Task directions: Type out the entries again, matching each one exactly.
::::::::::
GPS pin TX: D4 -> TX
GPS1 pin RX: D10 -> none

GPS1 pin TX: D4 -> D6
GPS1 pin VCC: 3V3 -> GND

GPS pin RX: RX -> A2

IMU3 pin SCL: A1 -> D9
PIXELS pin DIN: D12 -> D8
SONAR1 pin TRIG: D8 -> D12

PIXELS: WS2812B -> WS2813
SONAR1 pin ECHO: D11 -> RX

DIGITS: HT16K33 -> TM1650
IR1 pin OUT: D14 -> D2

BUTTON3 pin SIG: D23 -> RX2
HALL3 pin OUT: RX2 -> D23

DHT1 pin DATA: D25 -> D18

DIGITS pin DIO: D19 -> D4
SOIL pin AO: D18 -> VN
::::::::::
Answer for this exercise:
GPS pin TX: D4 -> TX
GPS1 pin RX: D10 -> none

GPS1 pin TX: D4 -> D6
GPS1 pin VCC: 3V3 -> GND

GPS pin RX: RX -> A2

IMU3 pin SCL: A1 -> D9
PIXELS pin DIN: D12 -> D8
SONAR1 pin TRIG: D8 -> D12

PIXELS: WS2812B -> WS2813
SONAR1 pin ECHO: D11 -> RX

DIGITS: HT16K33 -> TM1650
IR1 pin OUT: D14 -> D2

BUTTON3 pin SIG: D23 -> RX2
HALL3 pin OUT: RX2 -> D23

DHT1 pin DATA: D25 -> D18

DIGITS pin DIO: D19 -> D4
SOIL pin AO: D18 -> VN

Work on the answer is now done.